Would you return each entry exactly as written, omitting any pictures?

Study material —
== == ==

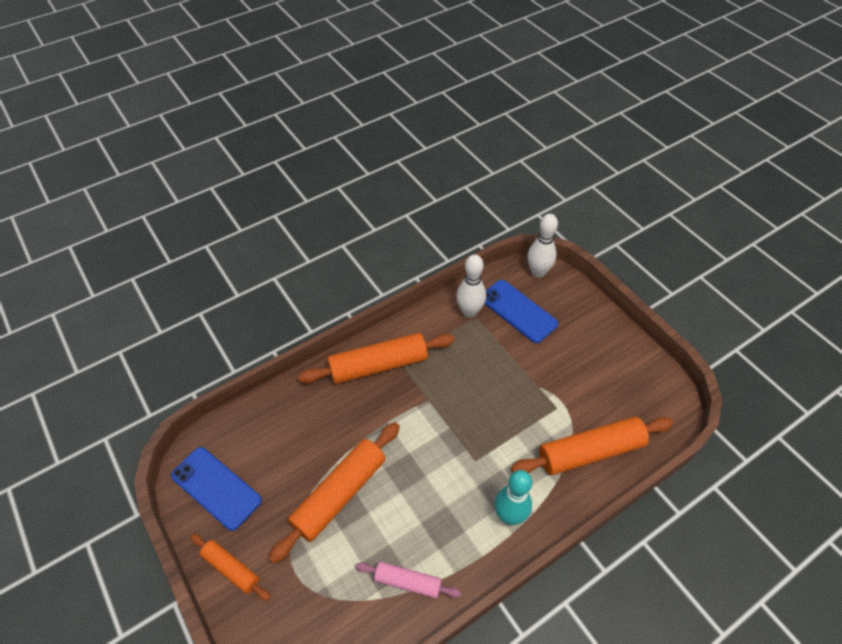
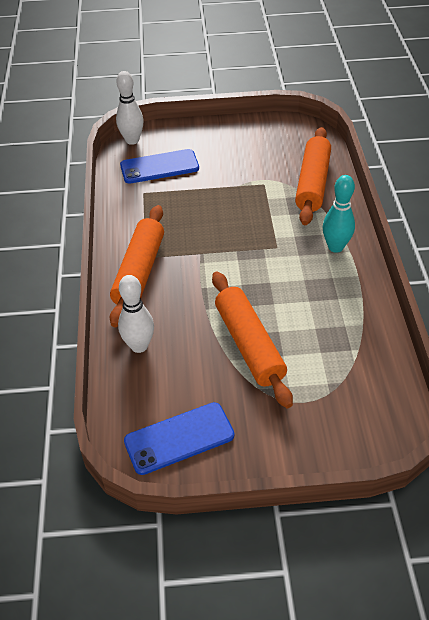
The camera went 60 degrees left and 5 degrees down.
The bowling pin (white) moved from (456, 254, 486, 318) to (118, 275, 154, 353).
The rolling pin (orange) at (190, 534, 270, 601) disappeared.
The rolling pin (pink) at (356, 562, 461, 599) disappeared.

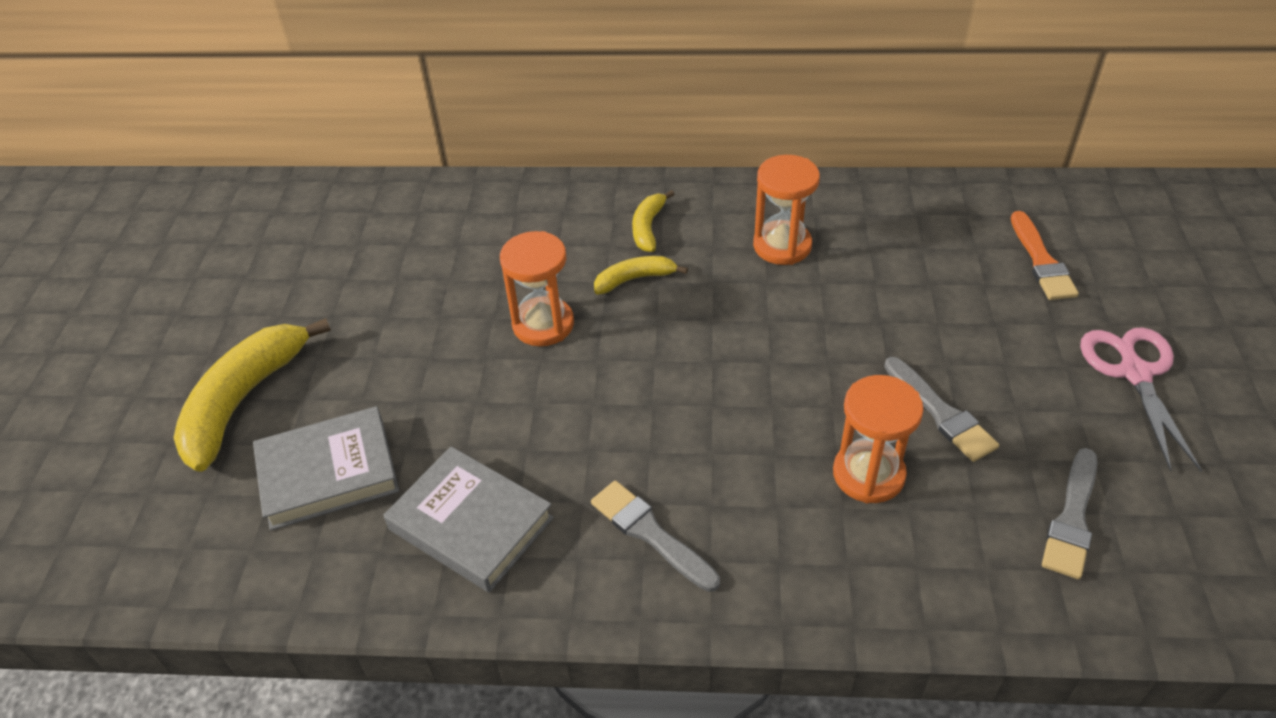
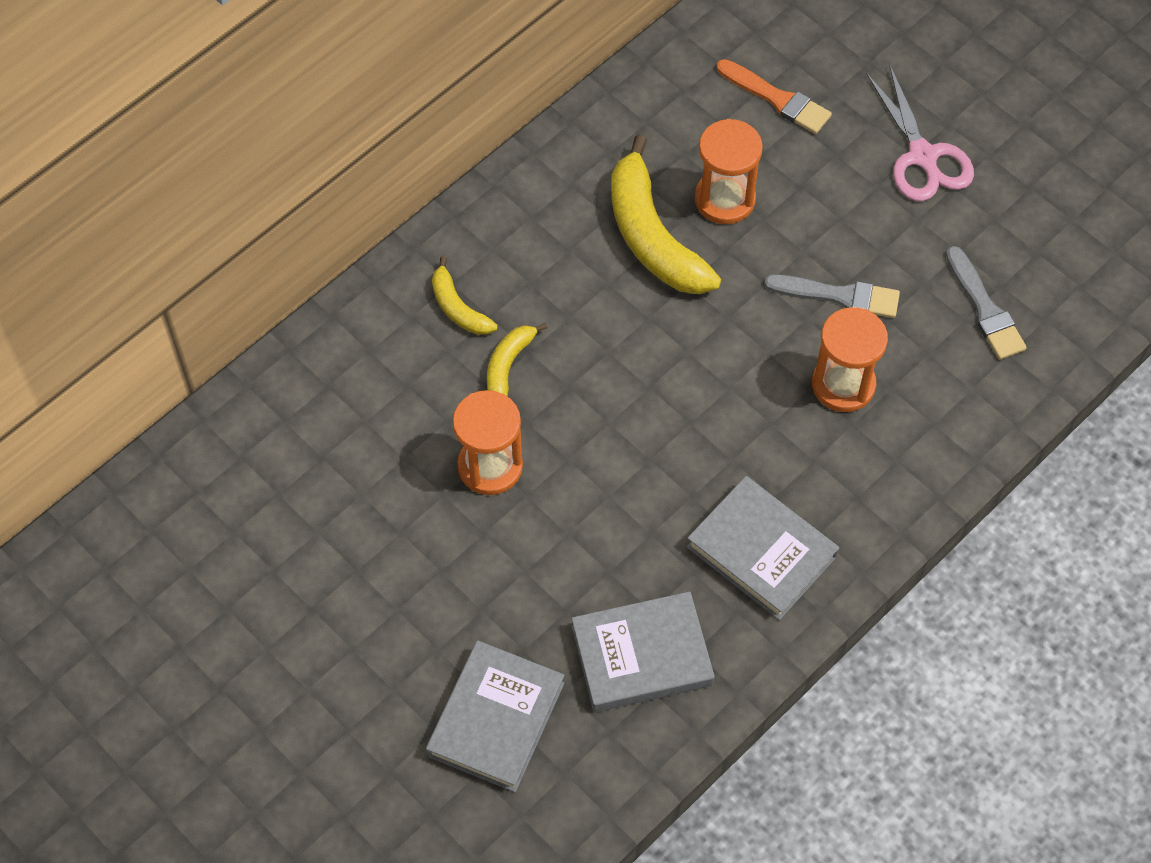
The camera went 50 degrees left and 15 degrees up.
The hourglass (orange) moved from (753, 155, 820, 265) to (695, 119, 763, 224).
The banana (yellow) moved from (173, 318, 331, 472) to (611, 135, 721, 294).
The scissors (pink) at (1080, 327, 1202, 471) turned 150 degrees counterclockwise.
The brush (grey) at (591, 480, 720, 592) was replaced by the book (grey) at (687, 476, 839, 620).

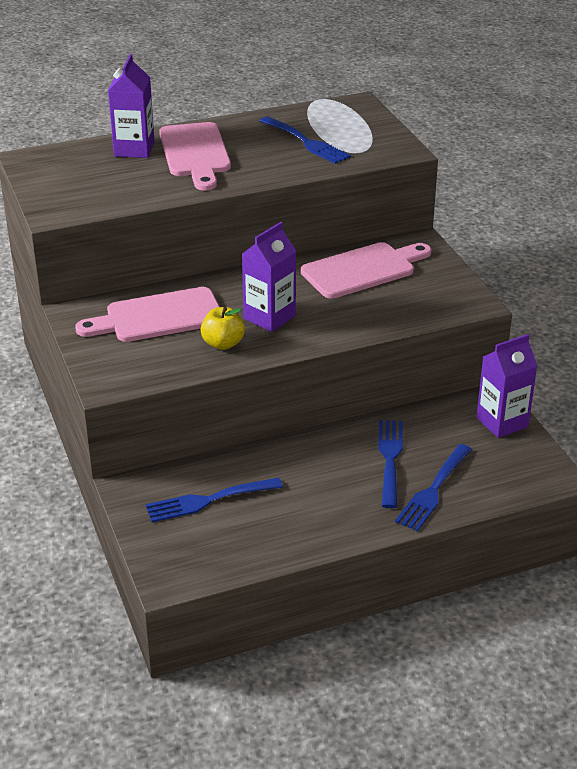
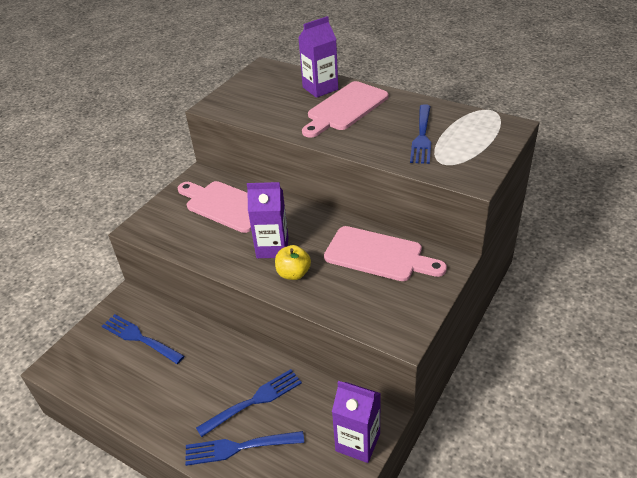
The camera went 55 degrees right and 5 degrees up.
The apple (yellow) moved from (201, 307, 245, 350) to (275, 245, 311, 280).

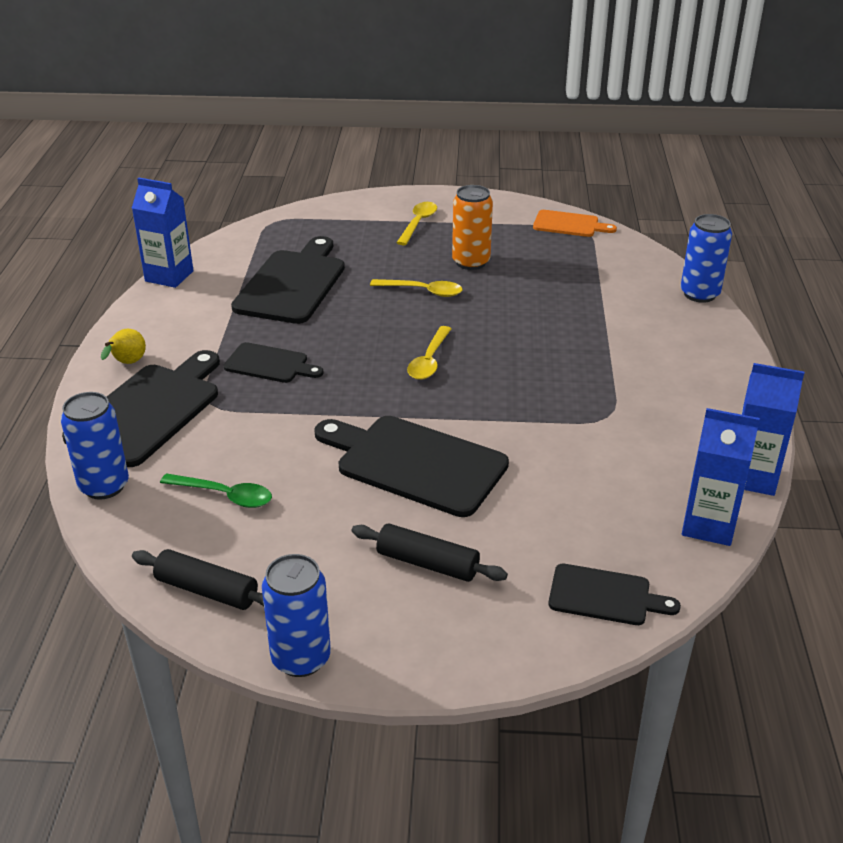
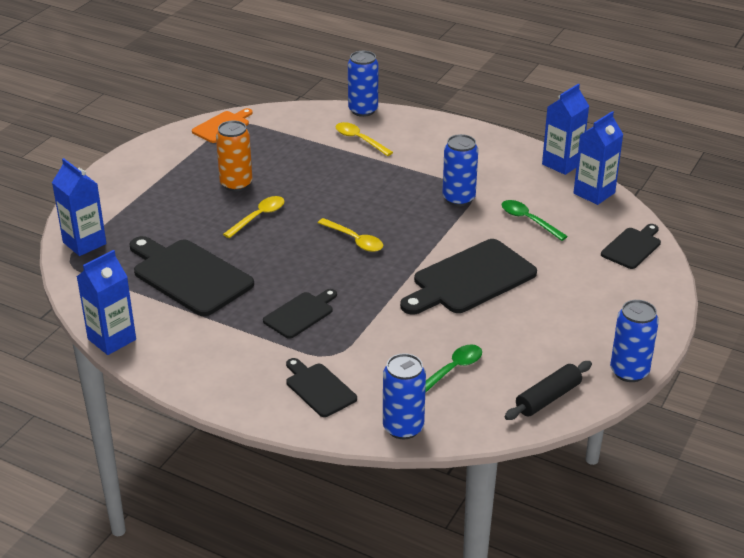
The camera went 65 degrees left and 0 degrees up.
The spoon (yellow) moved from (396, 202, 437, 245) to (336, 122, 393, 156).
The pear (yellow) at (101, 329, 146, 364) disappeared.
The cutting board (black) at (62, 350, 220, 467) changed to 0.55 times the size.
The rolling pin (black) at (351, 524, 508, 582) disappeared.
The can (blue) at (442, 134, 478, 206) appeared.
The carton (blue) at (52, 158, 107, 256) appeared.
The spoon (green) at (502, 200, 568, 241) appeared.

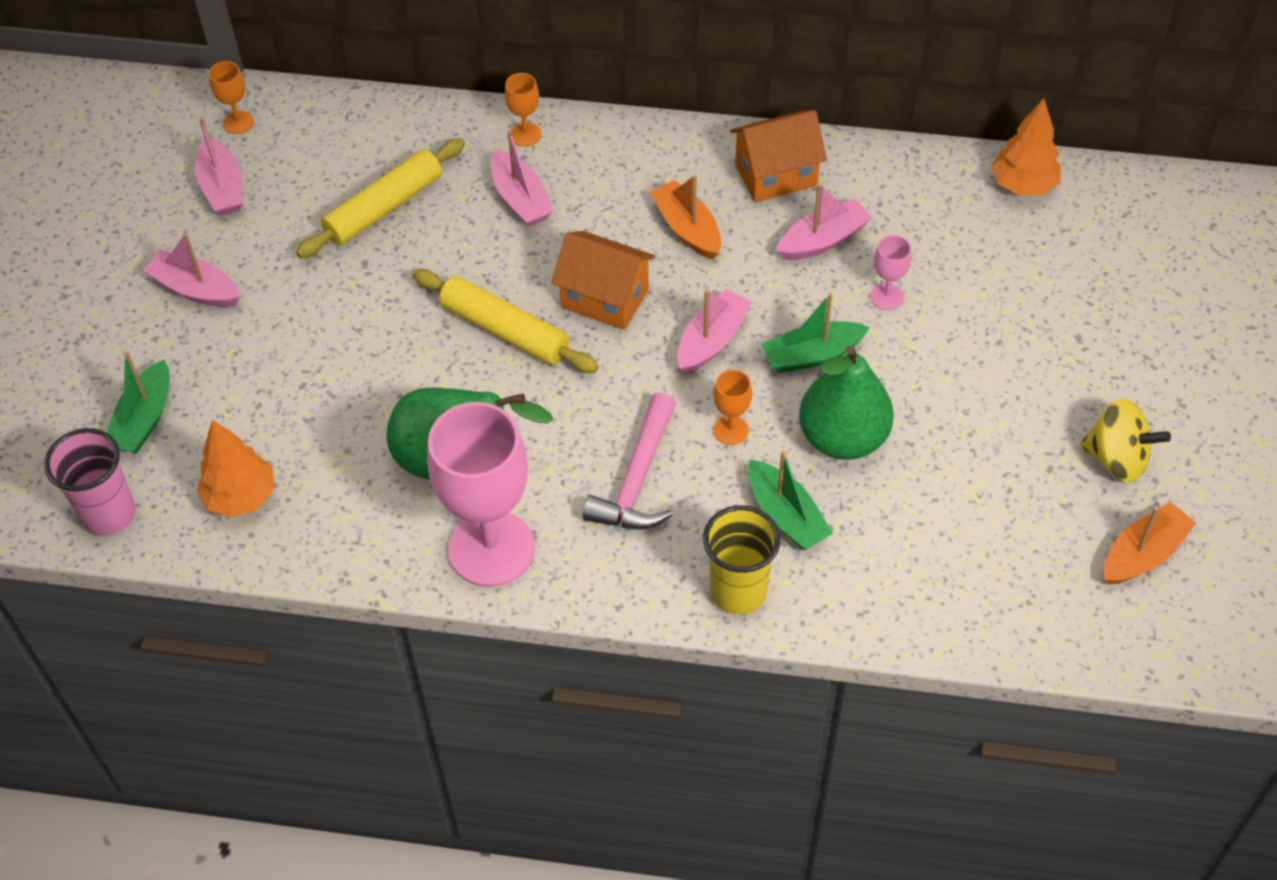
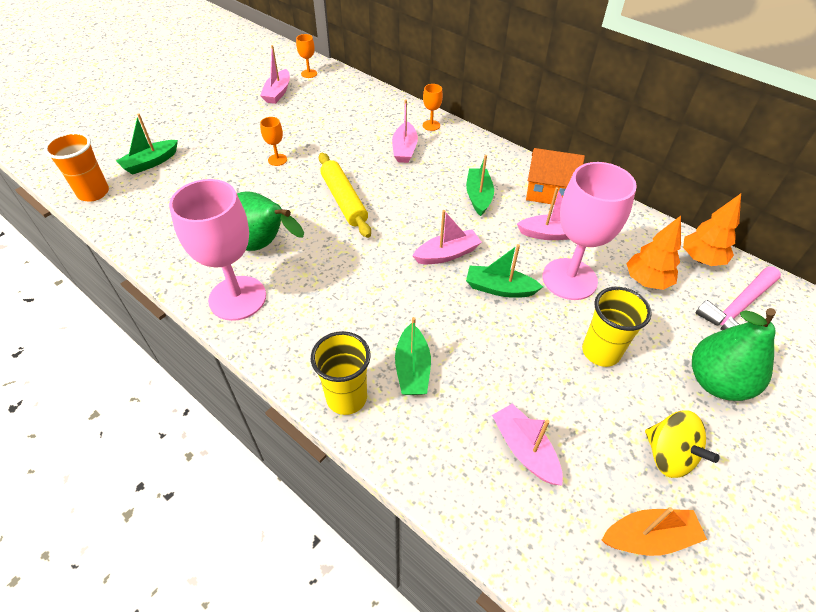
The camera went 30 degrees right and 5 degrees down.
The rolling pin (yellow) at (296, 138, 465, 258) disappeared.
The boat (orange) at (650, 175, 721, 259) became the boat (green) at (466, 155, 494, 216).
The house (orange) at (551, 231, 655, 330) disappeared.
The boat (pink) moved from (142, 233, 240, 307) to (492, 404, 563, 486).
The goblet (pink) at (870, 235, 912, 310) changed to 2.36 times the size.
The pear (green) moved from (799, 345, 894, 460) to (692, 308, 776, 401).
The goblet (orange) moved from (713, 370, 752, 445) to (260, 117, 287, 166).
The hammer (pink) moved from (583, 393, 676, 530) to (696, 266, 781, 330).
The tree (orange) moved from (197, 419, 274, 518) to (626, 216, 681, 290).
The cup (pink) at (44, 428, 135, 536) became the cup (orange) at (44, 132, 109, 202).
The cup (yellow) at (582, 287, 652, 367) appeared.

== == ==

Problem solution —
The camera went 60 degrees left and 5 degrees down.
The bowling pin (white) moved from (456, 254, 486, 318) to (118, 275, 154, 353).
The rolling pin (orange) at (190, 534, 270, 601) disappeared.
The rolling pin (pink) at (356, 562, 461, 599) disappeared.

The camera went 50 degrees left and 15 degrees up.
The hourglass (orange) moved from (753, 155, 820, 265) to (695, 119, 763, 224).
The banana (yellow) moved from (173, 318, 331, 472) to (611, 135, 721, 294).
The scissors (pink) at (1080, 327, 1202, 471) turned 150 degrees counterclockwise.
The brush (grey) at (591, 480, 720, 592) was replaced by the book (grey) at (687, 476, 839, 620).

The camera went 55 degrees right and 5 degrees up.
The apple (yellow) moved from (201, 307, 245, 350) to (275, 245, 311, 280).

The camera went 65 degrees left and 0 degrees up.
The spoon (yellow) moved from (396, 202, 437, 245) to (336, 122, 393, 156).
The pear (yellow) at (101, 329, 146, 364) disappeared.
The cutting board (black) at (62, 350, 220, 467) changed to 0.55 times the size.
The rolling pin (black) at (351, 524, 508, 582) disappeared.
The can (blue) at (442, 134, 478, 206) appeared.
The carton (blue) at (52, 158, 107, 256) appeared.
The spoon (green) at (502, 200, 568, 241) appeared.

The camera went 30 degrees right and 5 degrees down.
The rolling pin (yellow) at (296, 138, 465, 258) disappeared.
The boat (orange) at (650, 175, 721, 259) became the boat (green) at (466, 155, 494, 216).
The house (orange) at (551, 231, 655, 330) disappeared.
The boat (pink) moved from (142, 233, 240, 307) to (492, 404, 563, 486).
The goblet (pink) at (870, 235, 912, 310) changed to 2.36 times the size.
The pear (green) moved from (799, 345, 894, 460) to (692, 308, 776, 401).
The goblet (orange) moved from (713, 370, 752, 445) to (260, 117, 287, 166).
The hammer (pink) moved from (583, 393, 676, 530) to (696, 266, 781, 330).
The tree (orange) moved from (197, 419, 274, 518) to (626, 216, 681, 290).
The cup (pink) at (44, 428, 135, 536) became the cup (orange) at (44, 132, 109, 202).
The cup (yellow) at (582, 287, 652, 367) appeared.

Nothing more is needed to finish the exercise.